» **Object matching data**
----

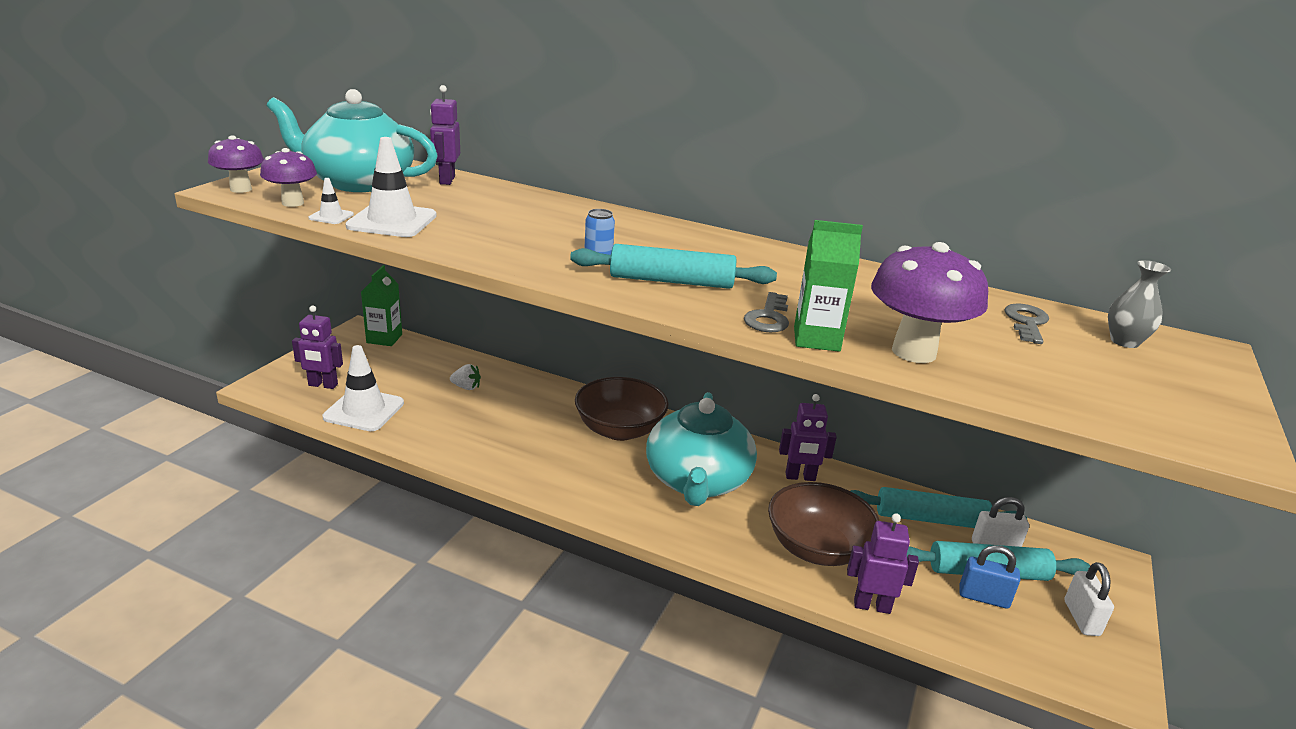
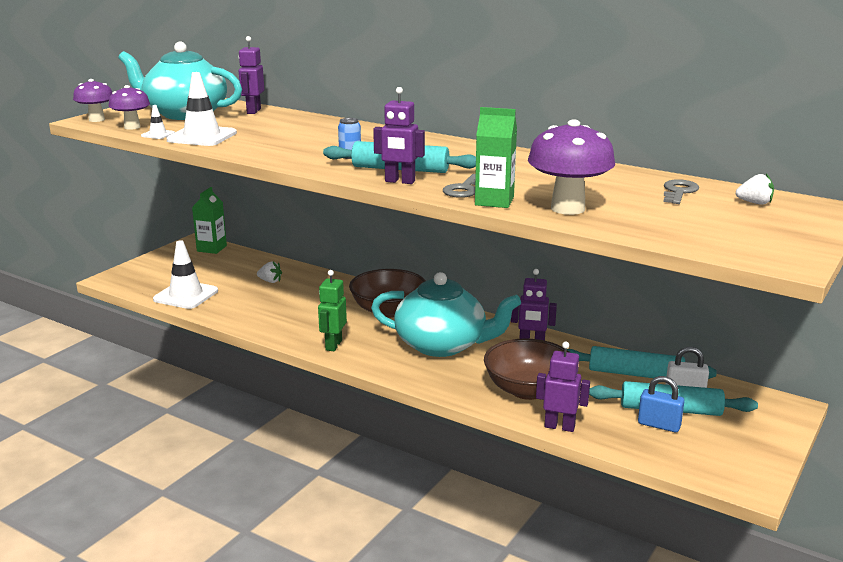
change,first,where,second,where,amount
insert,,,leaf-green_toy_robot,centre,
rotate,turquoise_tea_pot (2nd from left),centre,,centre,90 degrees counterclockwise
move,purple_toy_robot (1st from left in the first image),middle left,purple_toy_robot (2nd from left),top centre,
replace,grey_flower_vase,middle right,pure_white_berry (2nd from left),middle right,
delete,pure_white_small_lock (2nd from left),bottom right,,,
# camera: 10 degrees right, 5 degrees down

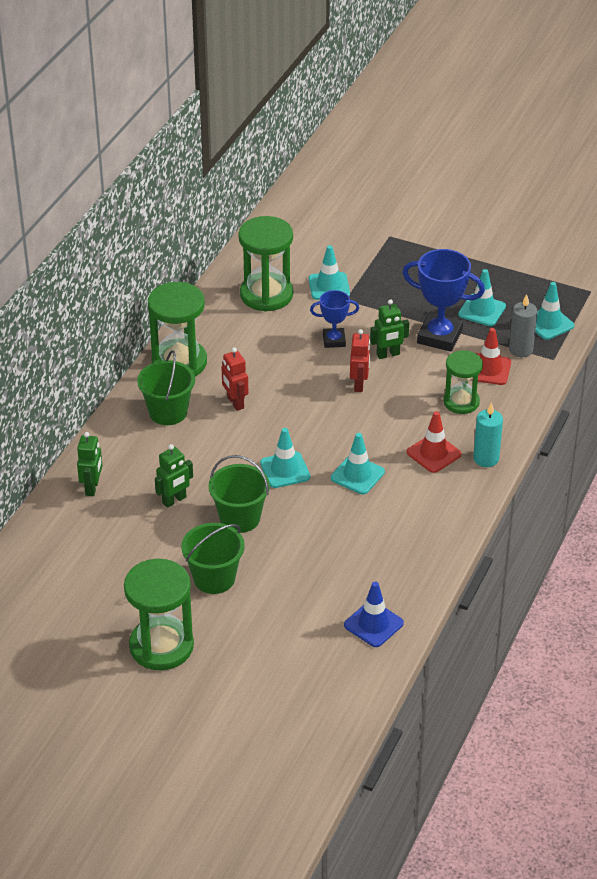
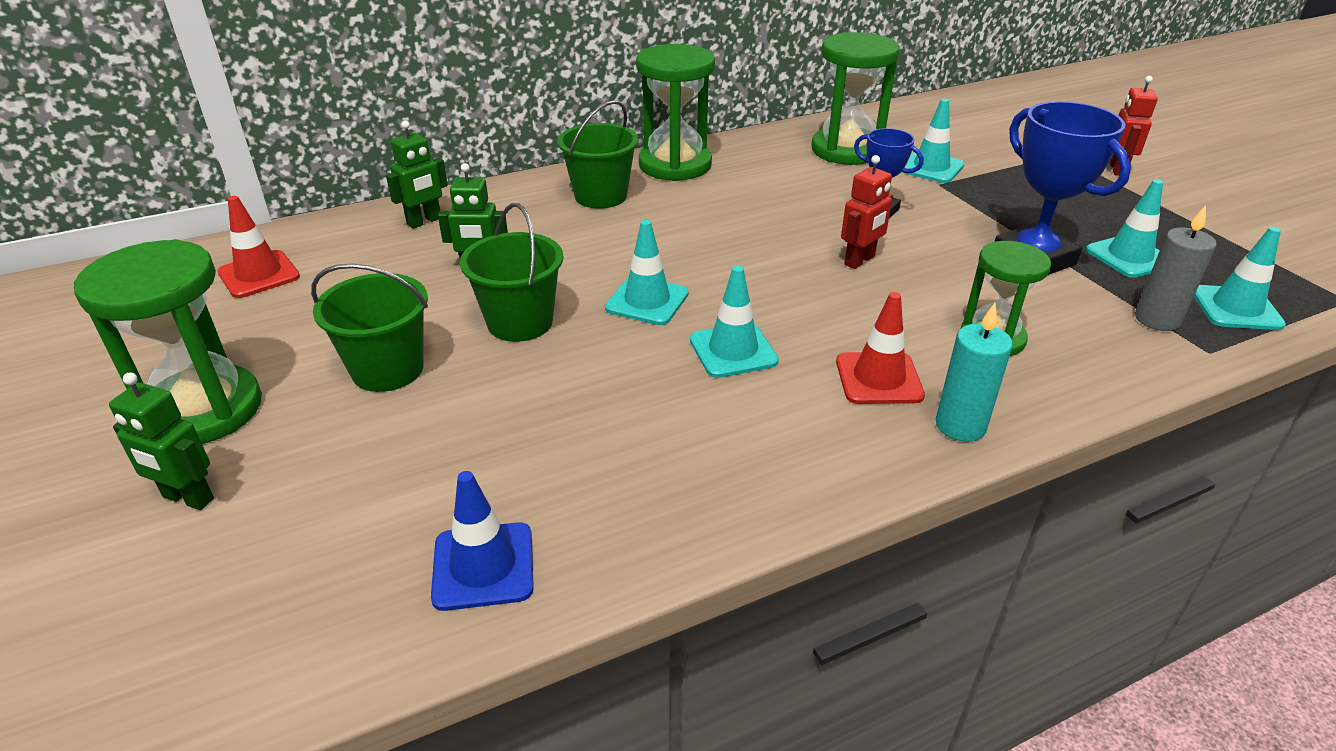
change,first,where,second,where,amount
move,leaf-green_toy_robot (3rd from left in the first image),centre,leaf-green_toy_robot (1st from left),middle left,
move,scarlet_safety_cone (2nd from left in the first image),middle right,scarlet_safety_cone (1st from left),top left,
move,scarlet_toy_robot (1st from left in the first image),centre,scarlet_toy_robot (2nd from left),top right,
# camera: 40 degrees right, 5 degrees down

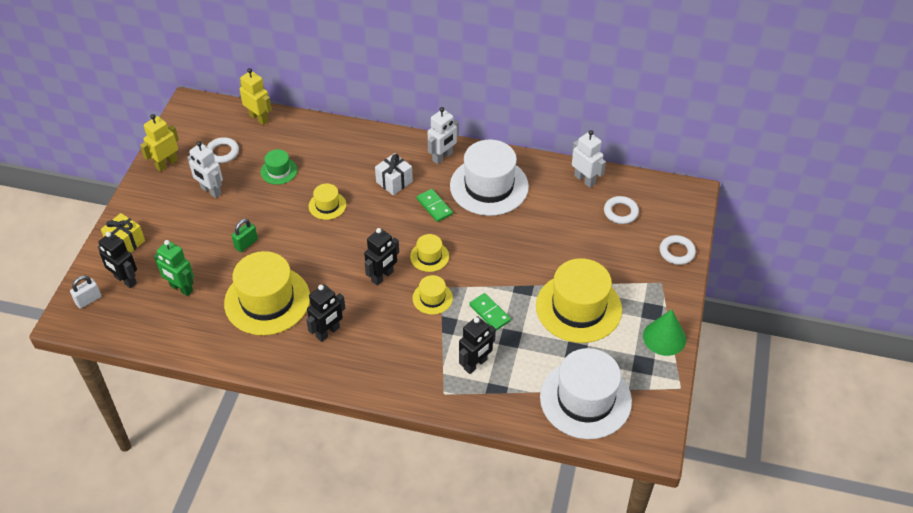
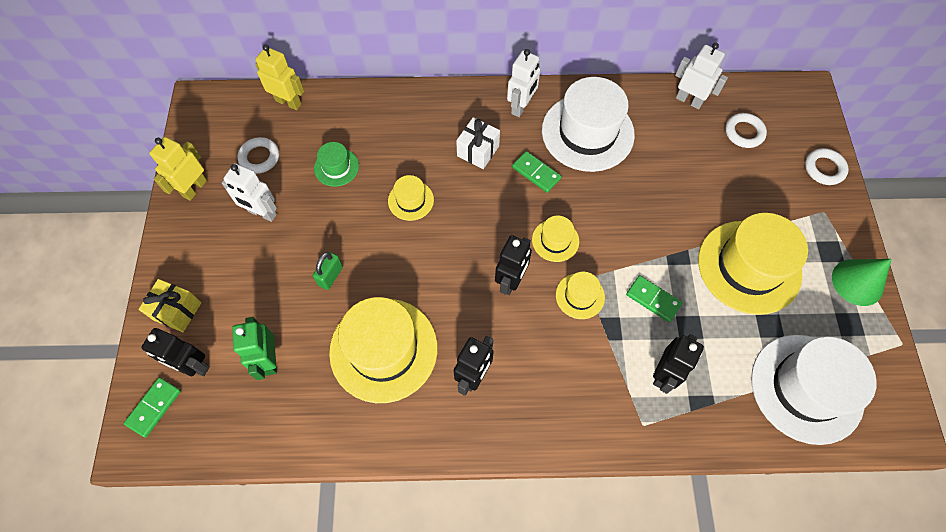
change,first,where,second,where,amount
replace,pure_white_small_lock,middle left,leaf-green_domino_piece (1st from left),bottom left,
rotate,leaf-green_toy_robot,middle left,,middle left,60 degrees clockwise
# camera: 15 degrees left, 15 degrees up

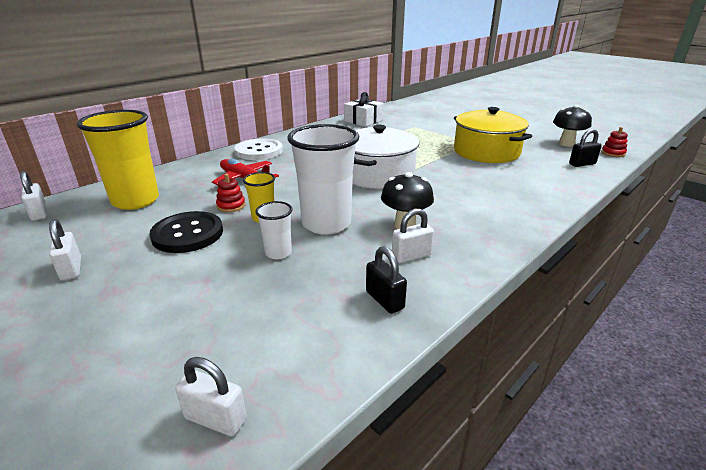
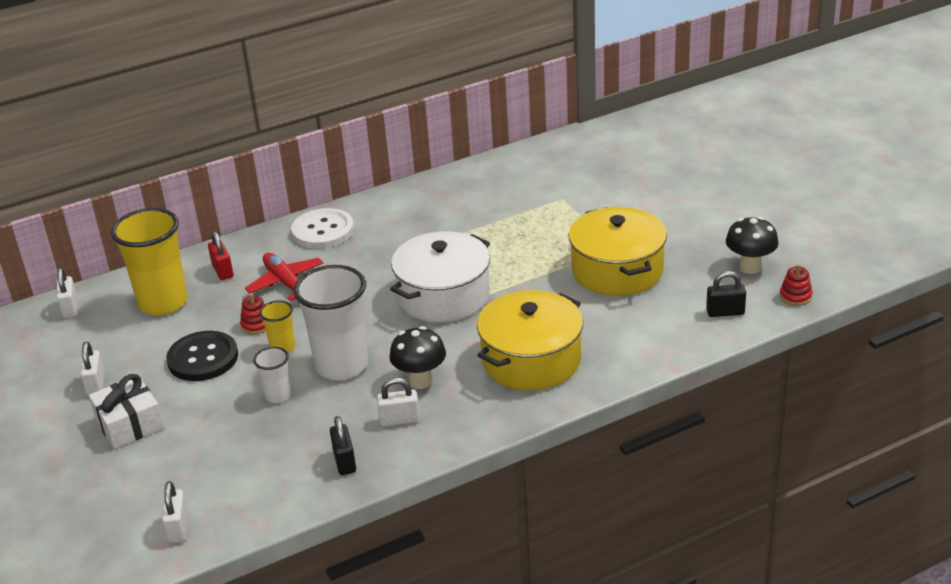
change,first,where,second,where,amount
move,pure_white_present,top centre,,bottom left,
rotate,pure_white_small_lock (3rd from left),bottom left,,bottom left,45 degrees clockwise
insert,,,scarlet_small_lock,middle left,
insert,,,golden_stockpot (1st from left),centre,
# camera: 20 degrees right, 5 degrees up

----

» **Task prompt**
Return the records exactly. Don't carry the pictures over.

» **Reply**
change,first,where,second,where,amount
insert,,,leaf-green_toy_robot,centre,
rotate,turquoise_tea_pot (2nd from left),centre,,centre,90 degrees counterclockwise
move,purple_toy_robot (1st from left in the first image),middle left,purple_toy_robot (2nd from left),top centre,
replace,grey_flower_vase,middle right,pure_white_berry (2nd from left),middle right,
delete,pure_white_small_lock (2nd from left),bottom right,,,
# camera: 10 degrees right, 5 degrees down

change,first,where,second,where,amount
move,leaf-green_toy_robot (3rd from left in the first image),centre,leaf-green_toy_robot (1st from left),middle left,
move,scarlet_safety_cone (2nd from left in the first image),middle right,scarlet_safety_cone (1st from left),top left,
move,scarlet_toy_robot (1st from left in the first image),centre,scarlet_toy_robot (2nd from left),top right,
# camera: 40 degrees right, 5 degrees down

change,first,where,second,where,amount
replace,pure_white_small_lock,middle left,leaf-green_domino_piece (1st from left),bottom left,
rotate,leaf-green_toy_robot,middle left,,middle left,60 degrees clockwise
# camera: 15 degrees left, 15 degrees up

change,first,where,second,where,amount
move,pure_white_present,top centre,,bottom left,
rotate,pure_white_small_lock (3rd from left),bottom left,,bottom left,45 degrees clockwise
insert,,,scarlet_small_lock,middle left,
insert,,,golden_stockpot (1st from left),centre,
# camera: 20 degrees right, 5 degrees up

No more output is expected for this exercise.